> [Material for this task]
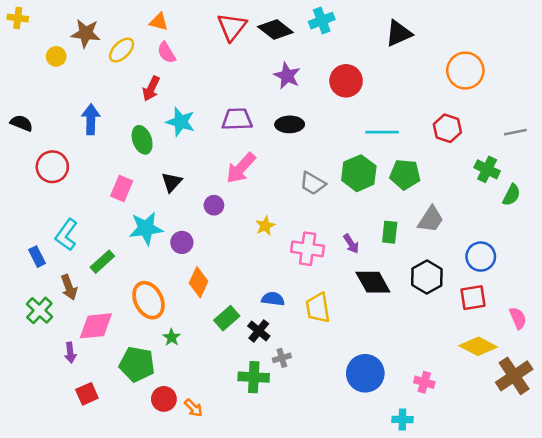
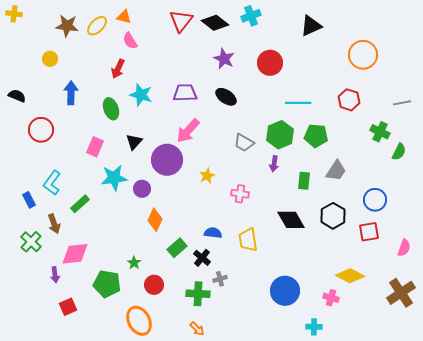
yellow ellipse: (122, 50) -> (97, 26), moved
yellow circle: (56, 56) -> (50, 59), moved
black ellipse: (290, 124) -> (226, 97), turned 35
purple circle: (214, 205) -> (167, 160), size x2.0
purple arrow: (351, 244) -> (274, 164), moved, turned 42
pink cross: (308, 249) -> (240, 194), size x0.7
orange ellipse: (149, 300) -> (139, 321), moved
pink semicircle: (518, 318) -> (404, 248), turned 42
yellow diamond: (478, 346) -> (350, 276), moved
red circle: (164, 399) -> (154, 285), moved
orange arrow: (193, 408) -> (197, 329), moved

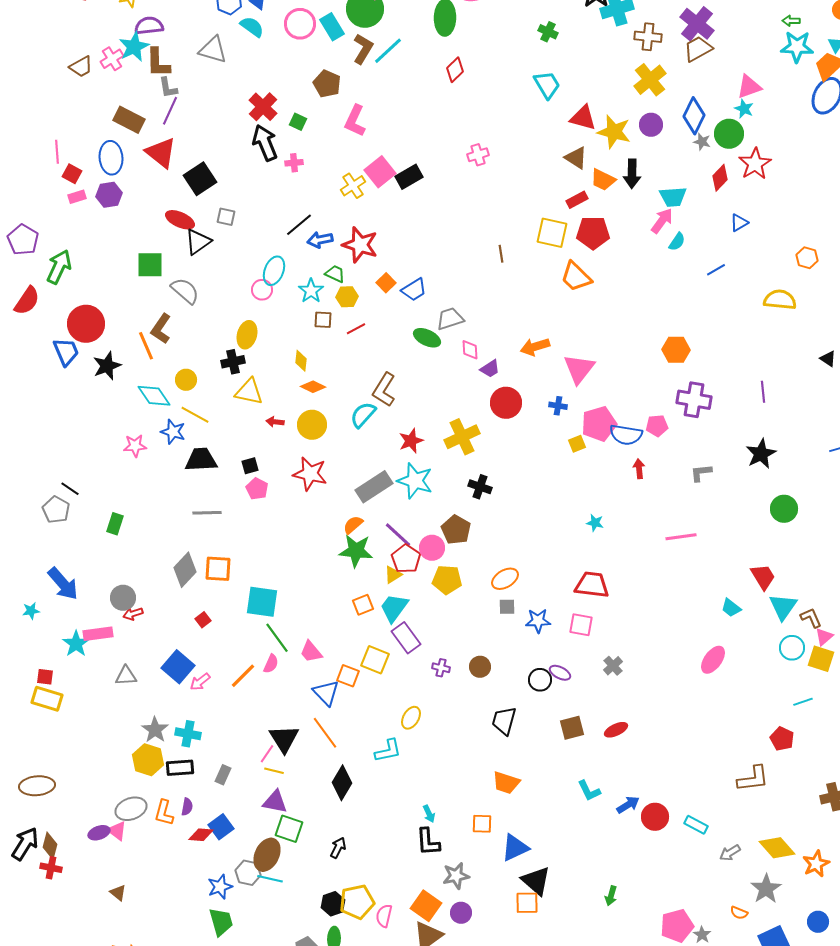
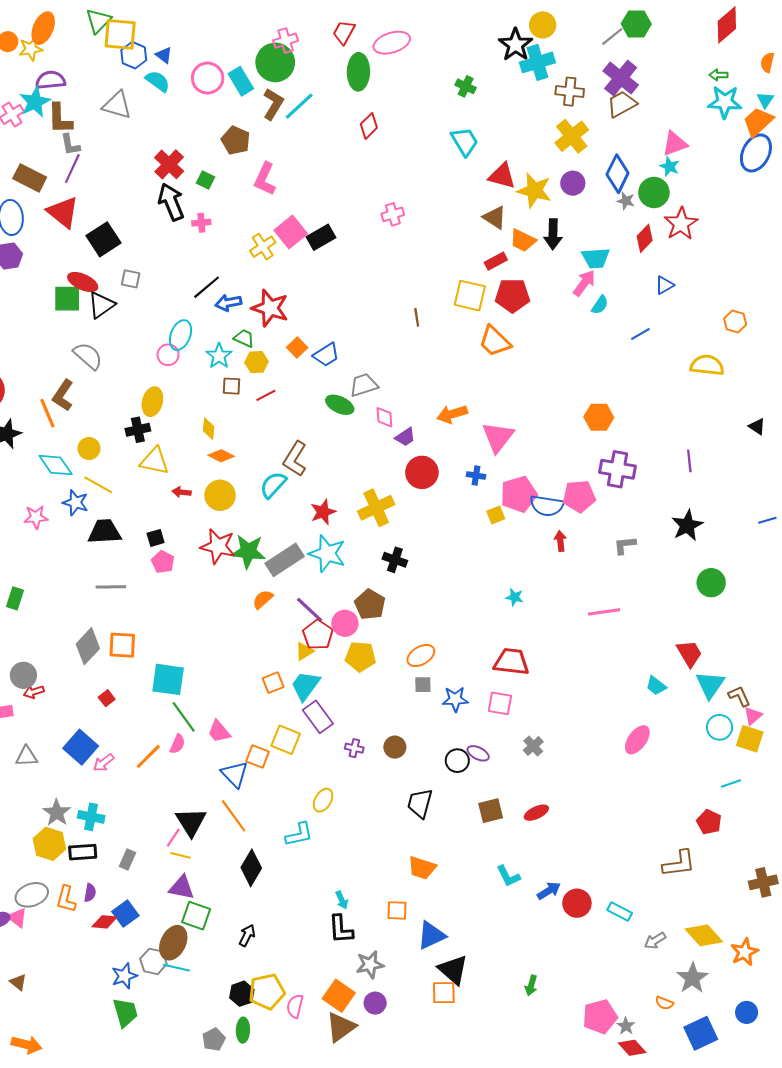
green square: (150, 265) -> (67, 299), moved
pink pentagon: (657, 426) -> (579, 496), size x1.4
green star: (356, 551) -> (248, 551), moved

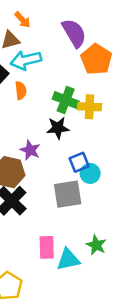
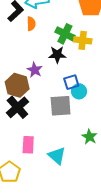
green star: (96, 245) -> (90, 137), moved
pink rectangle: (47, 247) -> (28, 145), moved
cyan triangle: (68, 259) -> (57, 156), turned 48

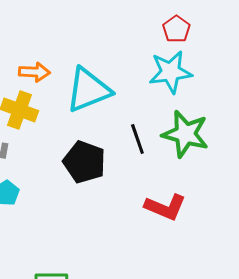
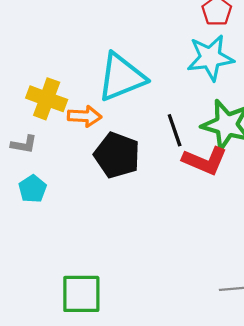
orange arrow: (34, 72) -> (85, 116), moved
red L-shape: (165, 207) -> (205, 161), moved

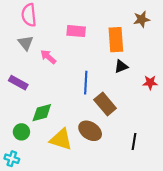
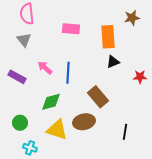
pink arrow: (48, 57) -> (45, 68), moved
blue line: (86, 83) -> (68, 73), moved
green diamond: (42, 113) -> (51, 102), moved
brown ellipse: (90, 131) -> (84, 122), turned -45
cyan cross: (12, 159) -> (30, 148), moved

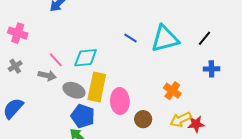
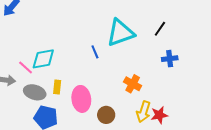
blue line: (130, 38) -> (95, 52), moved, turned 40
pink line: (56, 60) -> (26, 68), moved
yellow rectangle: (97, 87) -> (57, 87), size x0.5
yellow arrow: (181, 119) -> (144, 112), turned -40

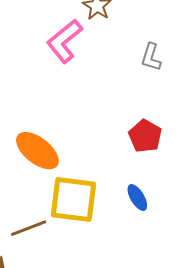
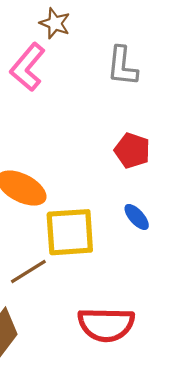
gray L-shape: (151, 57) -> (122, 66), size x1.4

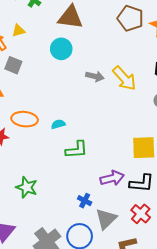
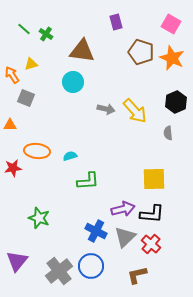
blue cross: (85, 201) -> (96, 231), size x1.5
gray triangle: (106, 219) -> (125, 237), moved

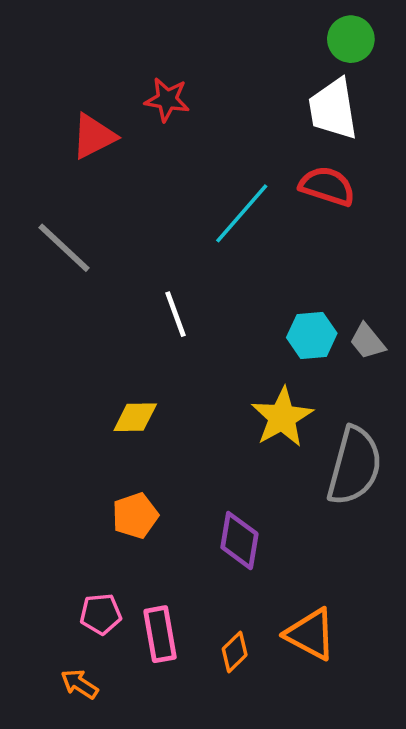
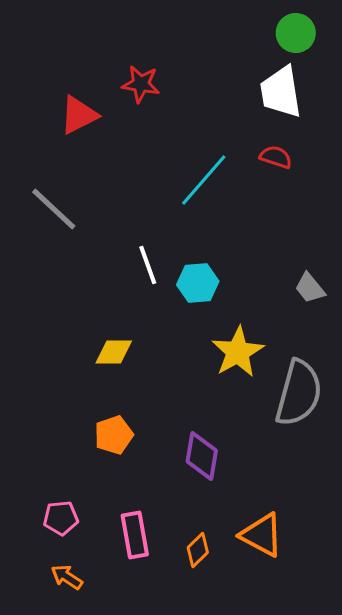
red semicircle: (327, 186) -> (276, 157), size x0.7
cyan hexagon: (312, 335) -> (198, 283), moved
pink pentagon: (101, 614) -> (61, 518), moved

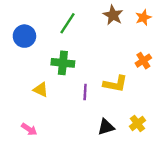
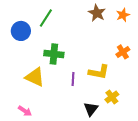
green line: (68, 23) -> (46, 18), moved
yellow triangle: (41, 90) -> (35, 77), size x1.5
yellow cross: (137, 123) -> (112, 97), moved
black triangle: (106, 127) -> (91, 109), turned -35

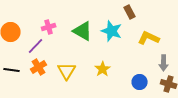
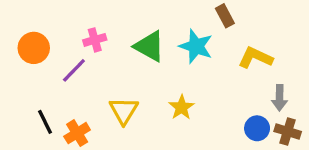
orange cross: (39, 67) -> (77, 133), moved
black line: (12, 70) -> (45, 122), moved, turned 56
blue circle: (140, 82) -> (257, 128), moved

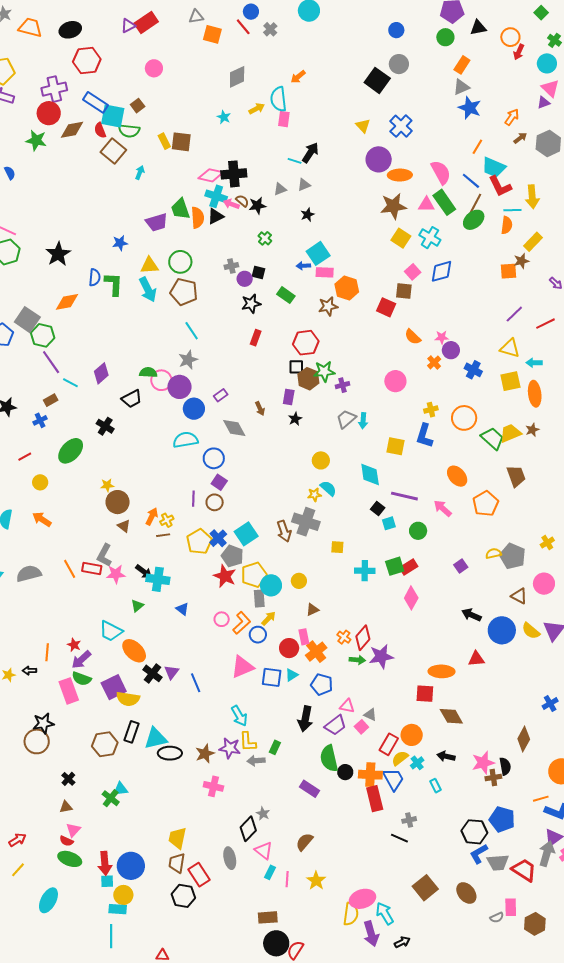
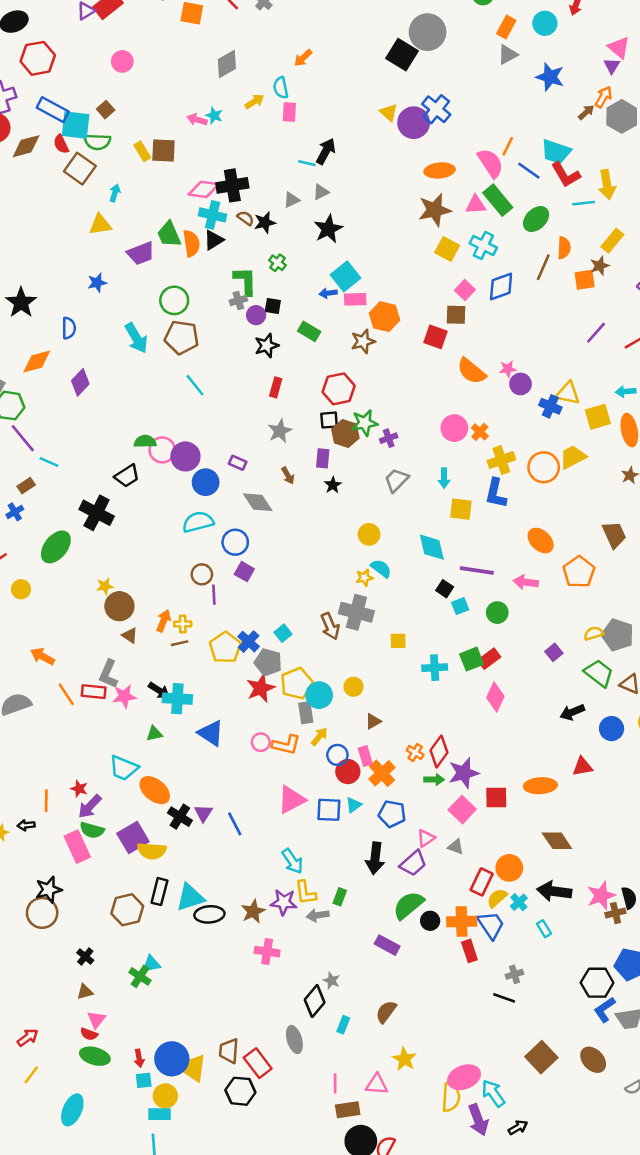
cyan circle: (547, 63) -> (545, 23), moved
gray circle: (399, 64) -> (428, 32), size x1.5
cyan semicircle: (278, 99) -> (281, 88), size x0.7
purple triangle: (544, 103) -> (612, 66), turned -32
blue star: (470, 108) -> (550, 77), moved
orange arrow: (512, 117) -> (604, 97), moved
orange line: (477, 147) -> (508, 146), moved
purple circle: (379, 159) -> (414, 123), moved
pink arrow: (231, 204) -> (197, 120), moved
brown line: (475, 204) -> (543, 267), moved
black star: (308, 215) -> (328, 229), size x1.6
orange semicircle: (507, 225) -> (564, 248), moved
yellow triangle: (149, 265) -> (100, 225), moved
green L-shape: (114, 284) -> (245, 281), moved
orange semicircle: (413, 337) -> (471, 371), size x1.4
yellow triangle: (510, 348) -> (568, 393), moved
gray star: (188, 360) -> (280, 431), moved
orange cross: (434, 362) -> (480, 432), moved
purple diamond: (101, 373) -> (80, 382), moved
purple rectangle: (221, 395) -> (238, 463), turned 64
yellow cross: (431, 410) -> (501, 460), size x1.5
cyan arrow: (363, 421) -> (444, 478), moved
black cross: (105, 426) -> (97, 513), size x1.5
yellow trapezoid: (510, 433) -> (573, 457), moved
green trapezoid: (492, 438) -> (599, 673), moved
brown circle: (215, 502) -> (202, 574), moved
pink arrow: (443, 508) -> (526, 582), turned -30
orange arrow: (42, 519) -> (43, 656), moved
yellow cross: (167, 520) -> (183, 624), turned 32
cyan square: (246, 534) -> (283, 633), size x0.6
red star: (225, 576) -> (261, 688), turned 30
green triangle: (137, 606) -> (154, 734), turned 32
blue triangle: (182, 609) -> (211, 733), size x1.6
black arrow: (472, 615) -> (572, 712), turned -42
orange L-shape: (242, 623) -> (286, 745), turned 60
blue circle: (502, 630) -> (612, 729), size x0.7
blue circle: (258, 635) -> (337, 755), moved
red square: (425, 694) -> (496, 797), moved
pink triangle: (347, 706) -> (426, 838), turned -42
pink square: (361, 727) -> (462, 810), moved, size x1.5
black arrow: (446, 756) -> (554, 891), size x1.5
green semicircle: (329, 758) -> (408, 905), turned 68
red rectangle: (375, 799) -> (469, 951), size x0.7
yellow trapezoid: (177, 838) -> (194, 1068), moved
pink triangle: (264, 851) -> (377, 1084), moved, turned -30
red arrow: (105, 863) -> (139, 1058), size x0.6
cyan rectangle: (270, 872) -> (343, 1025), moved
pink line: (287, 879) -> (335, 1083), moved

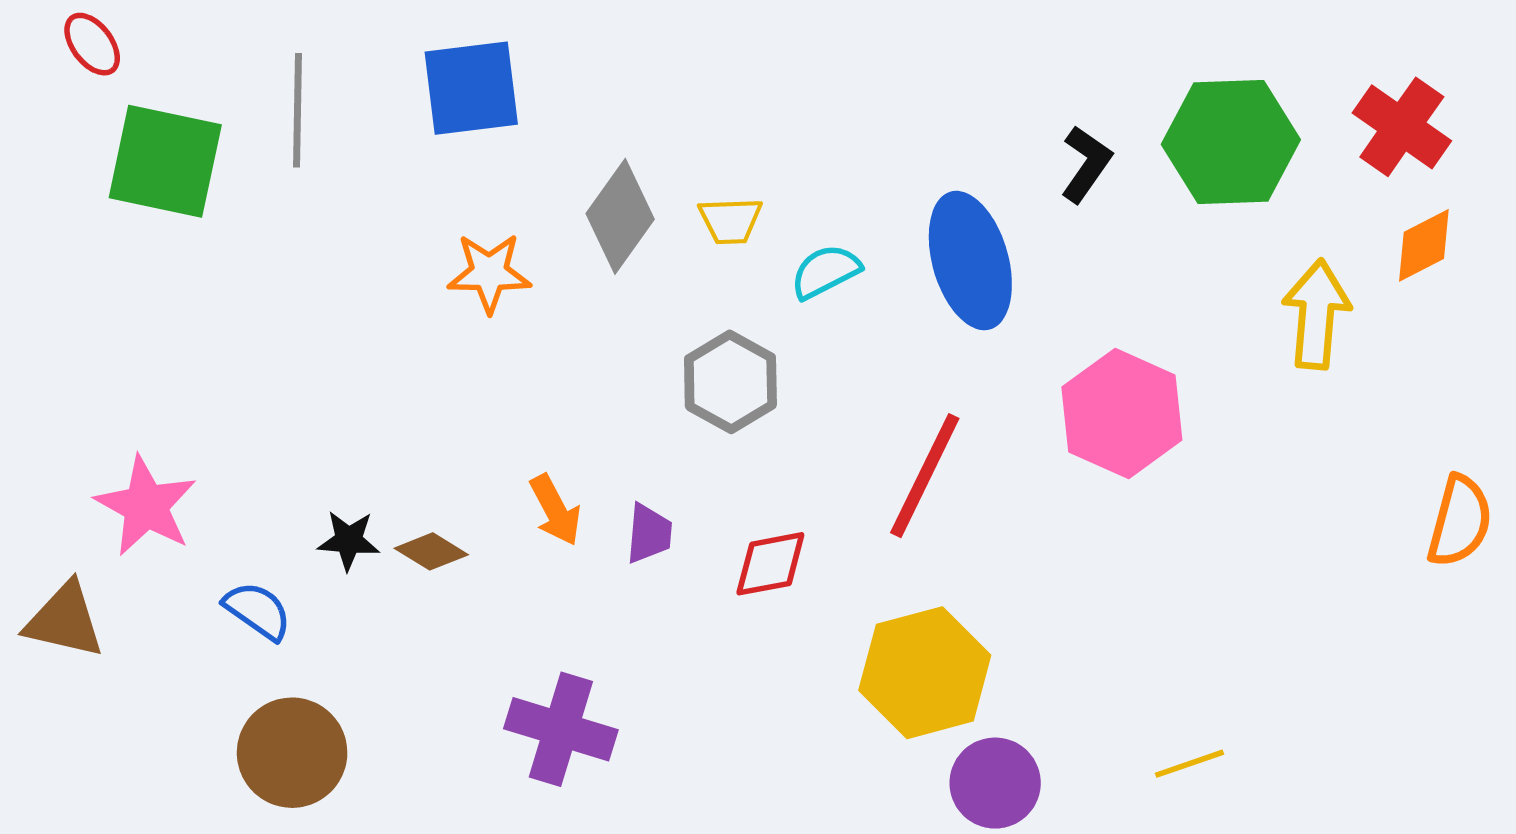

> [What to produce] Your task is an exact transcription of all the data, minus the pictures.

> [Output of the exercise]
yellow ellipse: (122, 50) -> (97, 26), moved
yellow circle: (56, 56) -> (50, 59), moved
black ellipse: (290, 124) -> (226, 97), turned 35
purple circle: (214, 205) -> (167, 160), size x2.0
purple arrow: (351, 244) -> (274, 164), moved, turned 42
pink cross: (308, 249) -> (240, 194), size x0.7
orange ellipse: (149, 300) -> (139, 321), moved
pink semicircle: (518, 318) -> (404, 248), turned 42
yellow diamond: (478, 346) -> (350, 276), moved
red circle: (164, 399) -> (154, 285), moved
orange arrow: (193, 408) -> (197, 329), moved

green square: (150, 265) -> (67, 299), moved
pink pentagon: (657, 426) -> (579, 496), size x1.4
green star: (356, 551) -> (248, 551), moved

green star: (96, 245) -> (90, 137), moved
pink rectangle: (47, 247) -> (28, 145), moved
cyan triangle: (68, 259) -> (57, 156), turned 48

orange arrow: (34, 72) -> (85, 116), moved
red L-shape: (165, 207) -> (205, 161), moved

pink arrow: (48, 57) -> (45, 68), moved
blue line: (86, 83) -> (68, 73), moved
green diamond: (42, 113) -> (51, 102), moved
brown ellipse: (90, 131) -> (84, 122), turned -45
cyan cross: (12, 159) -> (30, 148), moved

blue line: (130, 38) -> (95, 52), moved, turned 40
pink line: (56, 60) -> (26, 68), moved
yellow rectangle: (97, 87) -> (57, 87), size x0.5
yellow arrow: (181, 119) -> (144, 112), turned -40

gray L-shape: (151, 57) -> (122, 66), size x1.4

blue cross: (85, 201) -> (96, 231), size x1.5
gray triangle: (106, 219) -> (125, 237), moved

red semicircle: (327, 186) -> (276, 157), size x0.7
cyan hexagon: (312, 335) -> (198, 283), moved
pink pentagon: (101, 614) -> (61, 518), moved

green line: (68, 23) -> (46, 18), moved
yellow triangle: (41, 90) -> (35, 77), size x1.5
yellow cross: (137, 123) -> (112, 97), moved
black triangle: (106, 127) -> (91, 109), turned -35

orange cross: (39, 67) -> (77, 133), moved
black line: (12, 70) -> (45, 122), moved, turned 56
blue circle: (140, 82) -> (257, 128), moved

cyan circle: (547, 63) -> (545, 23), moved
gray circle: (399, 64) -> (428, 32), size x1.5
cyan semicircle: (278, 99) -> (281, 88), size x0.7
purple triangle: (544, 103) -> (612, 66), turned -32
blue star: (470, 108) -> (550, 77), moved
orange arrow: (512, 117) -> (604, 97), moved
orange line: (477, 147) -> (508, 146), moved
purple circle: (379, 159) -> (414, 123), moved
pink arrow: (231, 204) -> (197, 120), moved
brown line: (475, 204) -> (543, 267), moved
black star: (308, 215) -> (328, 229), size x1.6
orange semicircle: (507, 225) -> (564, 248), moved
yellow triangle: (149, 265) -> (100, 225), moved
green L-shape: (114, 284) -> (245, 281), moved
orange semicircle: (413, 337) -> (471, 371), size x1.4
yellow triangle: (510, 348) -> (568, 393), moved
gray star: (188, 360) -> (280, 431), moved
orange cross: (434, 362) -> (480, 432), moved
purple diamond: (101, 373) -> (80, 382), moved
purple rectangle: (221, 395) -> (238, 463), turned 64
yellow cross: (431, 410) -> (501, 460), size x1.5
cyan arrow: (363, 421) -> (444, 478), moved
black cross: (105, 426) -> (97, 513), size x1.5
yellow trapezoid: (510, 433) -> (573, 457), moved
green trapezoid: (492, 438) -> (599, 673), moved
brown circle: (215, 502) -> (202, 574), moved
pink arrow: (443, 508) -> (526, 582), turned -30
orange arrow: (42, 519) -> (43, 656), moved
yellow cross: (167, 520) -> (183, 624), turned 32
cyan square: (246, 534) -> (283, 633), size x0.6
red star: (225, 576) -> (261, 688), turned 30
green triangle: (137, 606) -> (154, 734), turned 32
blue triangle: (182, 609) -> (211, 733), size x1.6
black arrow: (472, 615) -> (572, 712), turned -42
orange L-shape: (242, 623) -> (286, 745), turned 60
blue circle: (502, 630) -> (612, 729), size x0.7
blue circle: (258, 635) -> (337, 755), moved
red square: (425, 694) -> (496, 797), moved
pink triangle: (347, 706) -> (426, 838), turned -42
pink square: (361, 727) -> (462, 810), moved, size x1.5
black arrow: (446, 756) -> (554, 891), size x1.5
green semicircle: (329, 758) -> (408, 905), turned 68
red rectangle: (375, 799) -> (469, 951), size x0.7
yellow trapezoid: (177, 838) -> (194, 1068), moved
pink triangle: (264, 851) -> (377, 1084), moved, turned -30
red arrow: (105, 863) -> (139, 1058), size x0.6
cyan rectangle: (270, 872) -> (343, 1025), moved
pink line: (287, 879) -> (335, 1083), moved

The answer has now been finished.